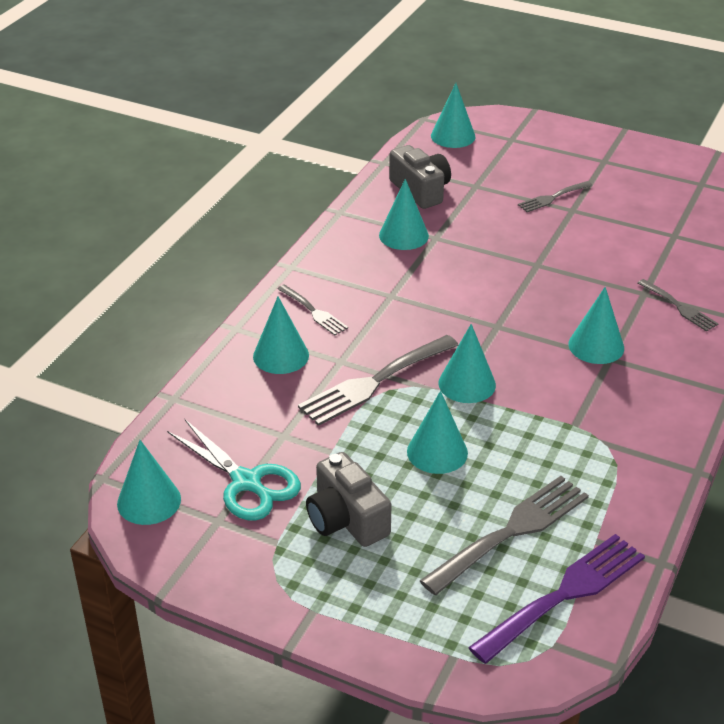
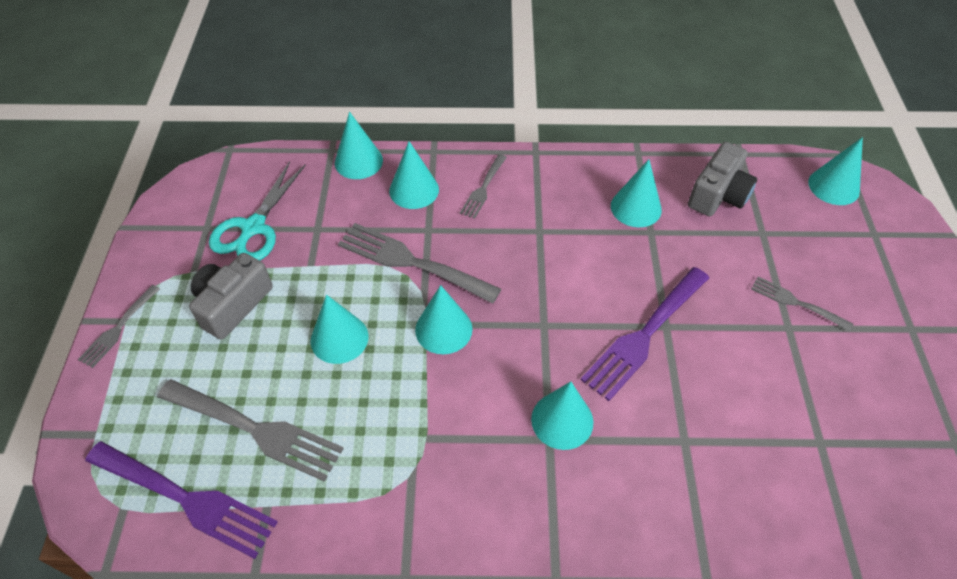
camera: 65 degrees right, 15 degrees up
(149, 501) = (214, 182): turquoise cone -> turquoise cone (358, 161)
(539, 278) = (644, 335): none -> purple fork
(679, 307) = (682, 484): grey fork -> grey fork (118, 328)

++++++++

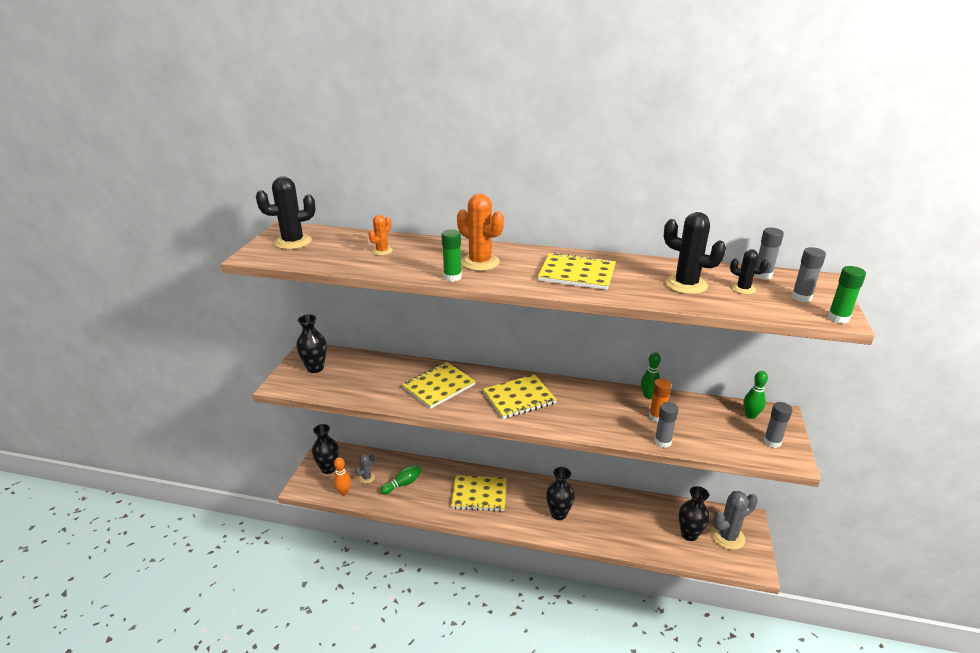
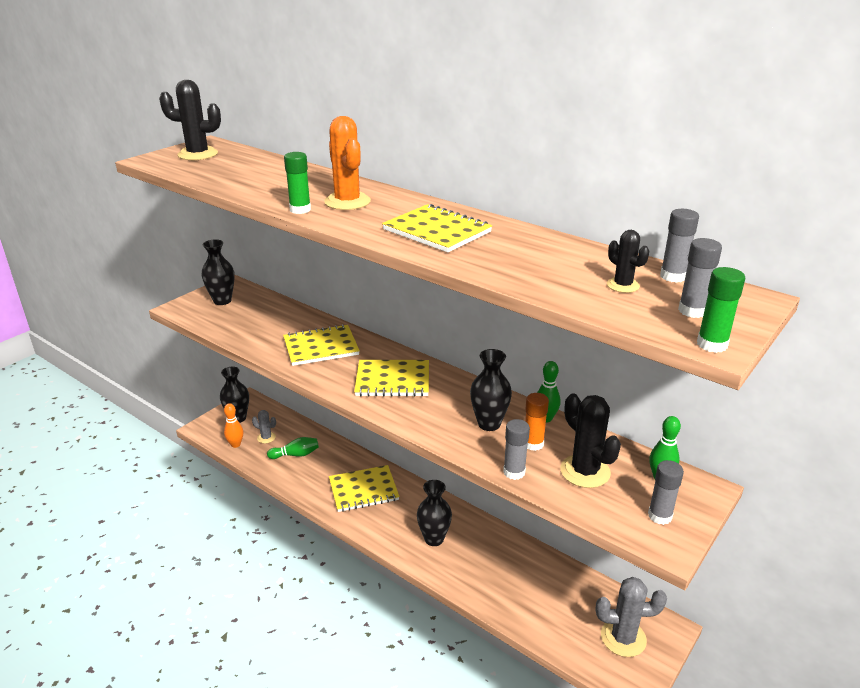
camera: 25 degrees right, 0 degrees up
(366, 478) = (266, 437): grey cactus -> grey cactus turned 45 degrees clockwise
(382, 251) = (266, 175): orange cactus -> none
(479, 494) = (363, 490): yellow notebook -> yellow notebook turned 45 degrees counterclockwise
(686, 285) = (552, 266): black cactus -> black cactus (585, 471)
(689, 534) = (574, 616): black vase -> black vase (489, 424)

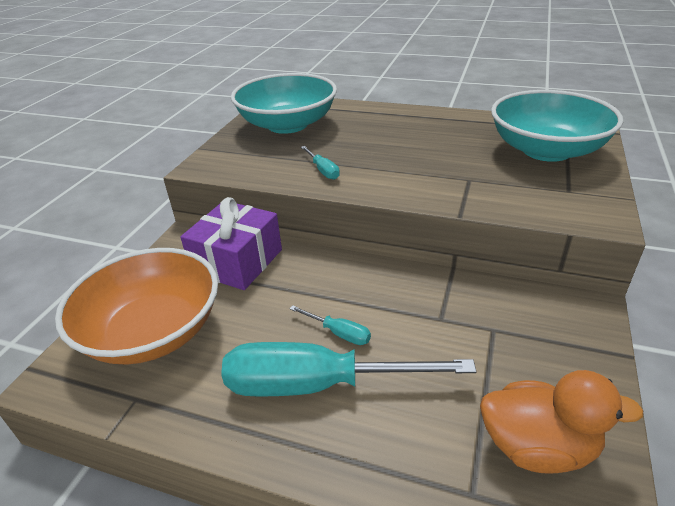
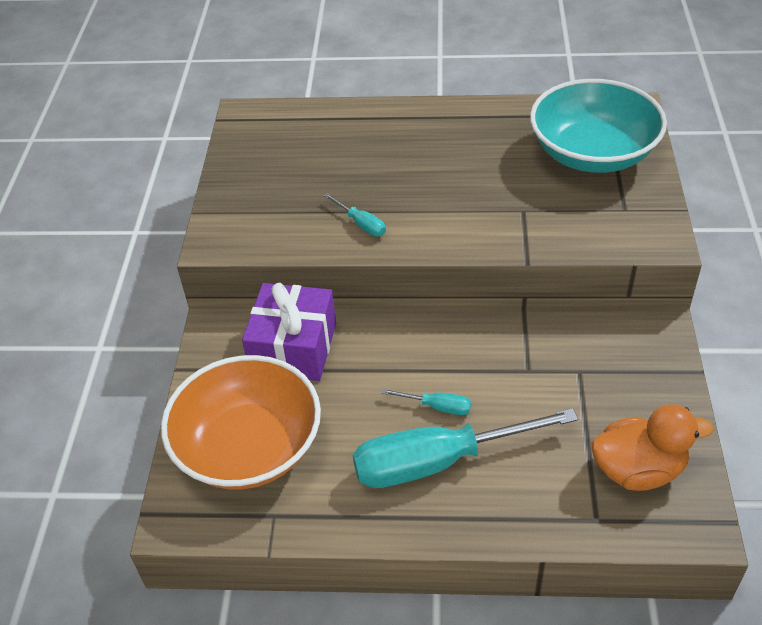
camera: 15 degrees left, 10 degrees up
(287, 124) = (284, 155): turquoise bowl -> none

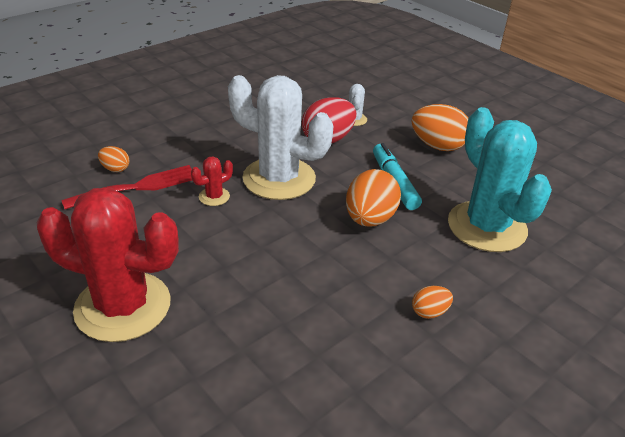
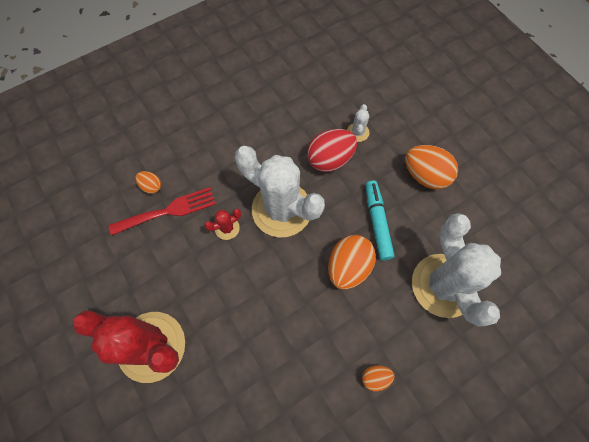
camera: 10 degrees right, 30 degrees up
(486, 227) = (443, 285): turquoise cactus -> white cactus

++++++++

**Work task:** Your output should be the lines above from the one that contains "camera: 15 degrees left, 10 degrees up" through the one that contains "(486, 227) = (443, 285): turquoise", word for word, with pictures left out.

**Result of the task:**
camera: 15 degrees left, 10 degrees up
(287, 124) = (284, 155): turquoise bowl -> none

camera: 10 degrees right, 30 degrees up
(486, 227) = (443, 285): turquoise cactus -> white cactus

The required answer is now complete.